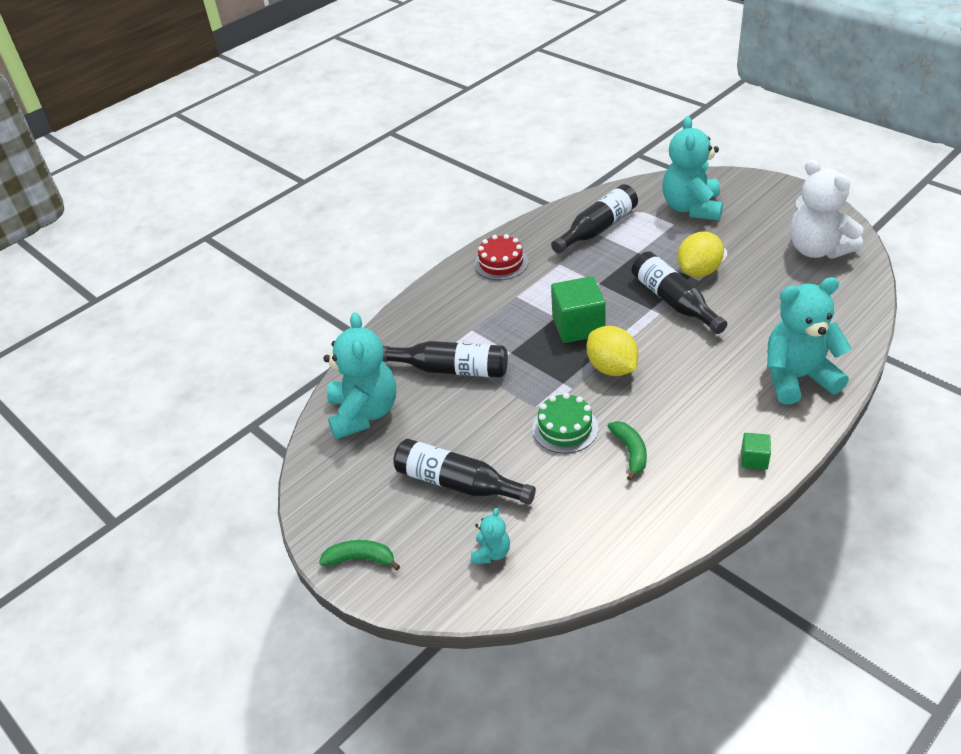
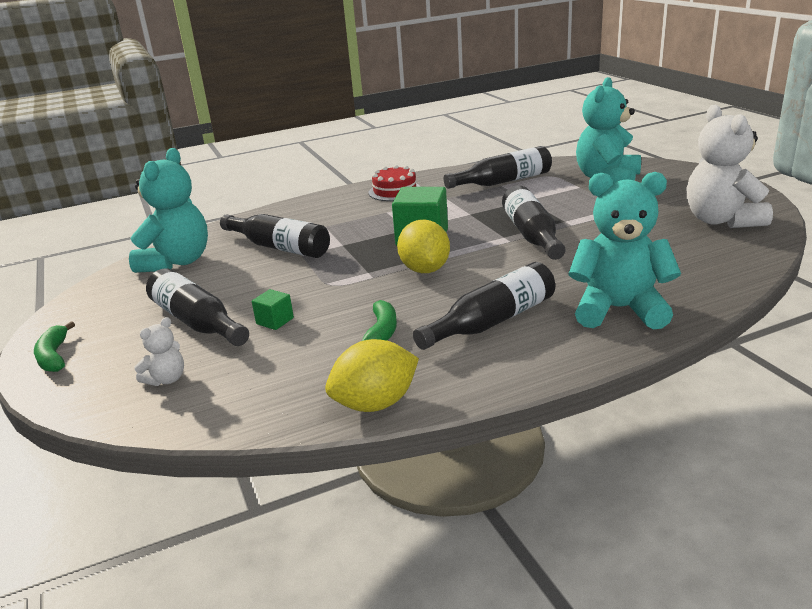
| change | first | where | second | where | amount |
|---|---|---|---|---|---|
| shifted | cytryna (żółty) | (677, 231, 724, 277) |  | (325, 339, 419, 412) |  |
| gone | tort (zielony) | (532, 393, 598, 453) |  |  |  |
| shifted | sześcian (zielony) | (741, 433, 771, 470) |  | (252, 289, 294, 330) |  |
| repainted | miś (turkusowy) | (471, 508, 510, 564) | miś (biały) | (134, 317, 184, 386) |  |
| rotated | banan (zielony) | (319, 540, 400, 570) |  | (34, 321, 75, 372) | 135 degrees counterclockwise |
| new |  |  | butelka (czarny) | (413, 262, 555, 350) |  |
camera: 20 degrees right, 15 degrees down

* * *

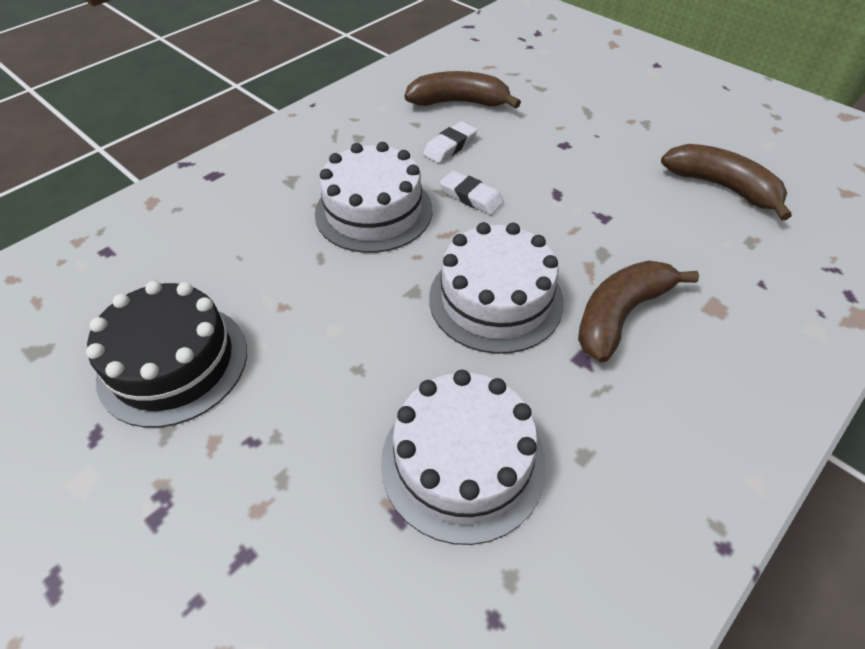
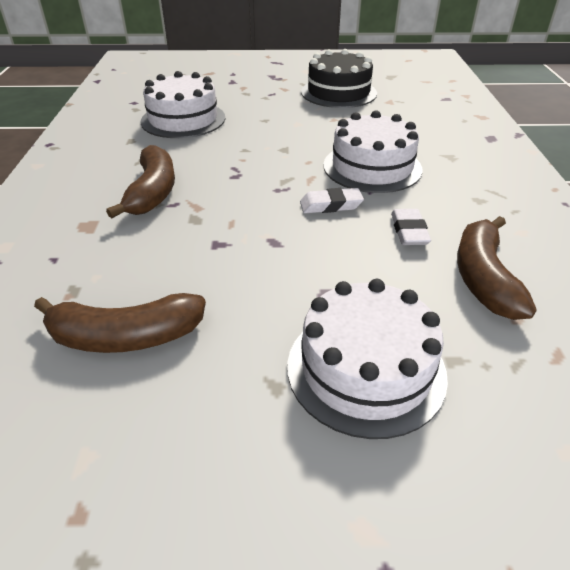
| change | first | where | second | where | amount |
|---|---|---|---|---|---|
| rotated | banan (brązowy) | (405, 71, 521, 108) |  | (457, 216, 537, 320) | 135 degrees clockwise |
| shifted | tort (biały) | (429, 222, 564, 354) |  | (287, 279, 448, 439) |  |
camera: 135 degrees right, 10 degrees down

DESCRIPTION OF THE TASK. Extract exactly and only the lines above from the line containing "shifted | cytryna" through the line containing "camera: 20 degrees right, 15 degrees down", both end lines included.

RESPONSE TO THIS EXERCISE.
| shifted | cytryna (żółty) | (677, 231, 724, 277) |  | (325, 339, 419, 412) |  |
| gone | tort (zielony) | (532, 393, 598, 453) |  |  |  |
| shifted | sześcian (zielony) | (741, 433, 771, 470) |  | (252, 289, 294, 330) |  |
| repainted | miś (turkusowy) | (471, 508, 510, 564) | miś (biały) | (134, 317, 184, 386) |  |
| rotated | banan (zielony) | (319, 540, 400, 570) |  | (34, 321, 75, 372) | 135 degrees counterclockwise |
| new |  |  | butelka (czarny) | (413, 262, 555, 350) |  |
camera: 20 degrees right, 15 degrees down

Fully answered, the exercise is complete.